Problem details: What lines of the data below hold the string "button"? Copy each one out.
○ ○ ○ ○
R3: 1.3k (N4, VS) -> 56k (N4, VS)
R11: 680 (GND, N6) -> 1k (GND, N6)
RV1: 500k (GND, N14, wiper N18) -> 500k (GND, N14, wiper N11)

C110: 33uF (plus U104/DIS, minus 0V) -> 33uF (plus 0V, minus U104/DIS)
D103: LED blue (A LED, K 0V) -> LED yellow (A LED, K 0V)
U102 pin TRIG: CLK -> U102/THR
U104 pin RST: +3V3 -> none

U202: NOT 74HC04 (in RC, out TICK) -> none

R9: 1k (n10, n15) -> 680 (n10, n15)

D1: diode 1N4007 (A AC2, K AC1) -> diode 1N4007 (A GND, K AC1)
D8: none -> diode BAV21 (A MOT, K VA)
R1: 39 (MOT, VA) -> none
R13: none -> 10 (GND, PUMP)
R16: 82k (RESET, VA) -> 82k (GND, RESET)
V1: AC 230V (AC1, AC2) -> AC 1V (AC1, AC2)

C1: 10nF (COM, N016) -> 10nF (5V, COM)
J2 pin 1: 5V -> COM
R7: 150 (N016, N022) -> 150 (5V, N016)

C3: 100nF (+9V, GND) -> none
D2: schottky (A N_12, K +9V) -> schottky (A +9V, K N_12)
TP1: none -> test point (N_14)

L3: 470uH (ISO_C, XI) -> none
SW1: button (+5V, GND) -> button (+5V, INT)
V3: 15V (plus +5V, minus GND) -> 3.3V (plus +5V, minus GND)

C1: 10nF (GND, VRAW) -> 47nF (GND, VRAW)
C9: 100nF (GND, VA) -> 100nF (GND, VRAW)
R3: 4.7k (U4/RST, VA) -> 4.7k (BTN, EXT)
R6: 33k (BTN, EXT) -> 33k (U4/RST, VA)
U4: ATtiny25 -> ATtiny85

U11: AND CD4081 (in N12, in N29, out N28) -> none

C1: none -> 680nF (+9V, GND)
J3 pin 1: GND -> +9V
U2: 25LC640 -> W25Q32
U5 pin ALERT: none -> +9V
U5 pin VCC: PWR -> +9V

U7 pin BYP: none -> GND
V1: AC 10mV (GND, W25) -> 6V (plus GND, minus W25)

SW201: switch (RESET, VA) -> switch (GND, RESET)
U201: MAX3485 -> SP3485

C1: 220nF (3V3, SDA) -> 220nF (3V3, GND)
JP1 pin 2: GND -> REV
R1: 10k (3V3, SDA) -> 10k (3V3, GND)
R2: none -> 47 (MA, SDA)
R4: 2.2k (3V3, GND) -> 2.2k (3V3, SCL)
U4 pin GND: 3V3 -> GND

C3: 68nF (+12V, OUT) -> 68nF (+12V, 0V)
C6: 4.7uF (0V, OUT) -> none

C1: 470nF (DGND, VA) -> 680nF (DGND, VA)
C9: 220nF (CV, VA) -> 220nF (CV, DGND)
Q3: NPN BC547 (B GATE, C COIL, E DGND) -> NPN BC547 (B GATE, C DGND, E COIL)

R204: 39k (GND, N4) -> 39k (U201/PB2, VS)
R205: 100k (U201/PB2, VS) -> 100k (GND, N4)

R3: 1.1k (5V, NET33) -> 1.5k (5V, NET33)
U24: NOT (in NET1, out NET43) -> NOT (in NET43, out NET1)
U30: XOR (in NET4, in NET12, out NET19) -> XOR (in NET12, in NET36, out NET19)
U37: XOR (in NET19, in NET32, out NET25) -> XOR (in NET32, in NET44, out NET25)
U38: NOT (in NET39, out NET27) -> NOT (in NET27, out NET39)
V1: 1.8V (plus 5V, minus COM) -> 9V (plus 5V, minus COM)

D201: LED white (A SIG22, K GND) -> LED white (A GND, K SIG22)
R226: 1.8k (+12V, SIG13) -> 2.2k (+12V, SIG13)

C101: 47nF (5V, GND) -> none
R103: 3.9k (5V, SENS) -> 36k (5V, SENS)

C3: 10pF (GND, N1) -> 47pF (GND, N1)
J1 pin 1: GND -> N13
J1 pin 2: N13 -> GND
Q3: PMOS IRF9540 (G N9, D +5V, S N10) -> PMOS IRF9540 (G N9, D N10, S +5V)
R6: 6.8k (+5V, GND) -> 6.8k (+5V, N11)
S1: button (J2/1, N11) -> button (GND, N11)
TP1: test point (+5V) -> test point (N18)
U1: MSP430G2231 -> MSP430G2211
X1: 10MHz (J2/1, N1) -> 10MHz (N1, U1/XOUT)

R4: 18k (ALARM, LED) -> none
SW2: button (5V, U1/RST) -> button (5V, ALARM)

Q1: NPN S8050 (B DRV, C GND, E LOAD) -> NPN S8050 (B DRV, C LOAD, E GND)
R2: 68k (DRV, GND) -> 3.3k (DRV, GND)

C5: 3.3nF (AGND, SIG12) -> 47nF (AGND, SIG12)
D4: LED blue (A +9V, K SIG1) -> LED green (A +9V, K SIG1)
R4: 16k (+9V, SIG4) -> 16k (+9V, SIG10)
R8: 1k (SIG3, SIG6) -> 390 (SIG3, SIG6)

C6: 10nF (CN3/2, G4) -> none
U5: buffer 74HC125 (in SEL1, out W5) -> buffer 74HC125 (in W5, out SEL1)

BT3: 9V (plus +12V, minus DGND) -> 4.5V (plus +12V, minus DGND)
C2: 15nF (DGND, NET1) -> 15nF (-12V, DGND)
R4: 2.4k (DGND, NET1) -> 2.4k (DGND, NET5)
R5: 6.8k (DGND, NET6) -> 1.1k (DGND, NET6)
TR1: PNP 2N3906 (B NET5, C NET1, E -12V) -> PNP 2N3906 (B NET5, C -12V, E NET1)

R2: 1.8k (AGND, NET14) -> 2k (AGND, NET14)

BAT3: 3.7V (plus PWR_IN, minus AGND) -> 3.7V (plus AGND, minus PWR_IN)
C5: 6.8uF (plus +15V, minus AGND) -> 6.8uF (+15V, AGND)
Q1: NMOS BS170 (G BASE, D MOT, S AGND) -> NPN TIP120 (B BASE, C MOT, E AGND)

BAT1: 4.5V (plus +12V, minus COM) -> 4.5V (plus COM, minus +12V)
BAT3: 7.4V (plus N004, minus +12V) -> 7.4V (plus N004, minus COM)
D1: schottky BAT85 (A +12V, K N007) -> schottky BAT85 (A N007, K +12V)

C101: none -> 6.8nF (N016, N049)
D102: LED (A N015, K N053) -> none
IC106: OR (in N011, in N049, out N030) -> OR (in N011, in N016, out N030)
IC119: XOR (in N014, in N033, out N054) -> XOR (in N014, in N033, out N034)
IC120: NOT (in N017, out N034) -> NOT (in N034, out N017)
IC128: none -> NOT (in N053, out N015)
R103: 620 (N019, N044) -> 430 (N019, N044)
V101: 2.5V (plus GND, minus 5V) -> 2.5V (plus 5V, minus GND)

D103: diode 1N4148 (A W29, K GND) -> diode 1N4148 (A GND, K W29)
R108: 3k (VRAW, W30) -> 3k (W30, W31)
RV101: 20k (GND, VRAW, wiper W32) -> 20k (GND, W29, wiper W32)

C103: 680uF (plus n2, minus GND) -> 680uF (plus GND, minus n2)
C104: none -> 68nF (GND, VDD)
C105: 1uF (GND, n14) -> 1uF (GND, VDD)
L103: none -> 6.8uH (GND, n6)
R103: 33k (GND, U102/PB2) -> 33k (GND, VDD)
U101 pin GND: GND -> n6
○ ○ ○ ○
Exercise result:
SW1: button (+5V, GND) -> button (+5V, INT)
S1: button (J2/1, N11) -> button (GND, N11)
SW2: button (5V, U1/RST) -> button (5V, ALARM)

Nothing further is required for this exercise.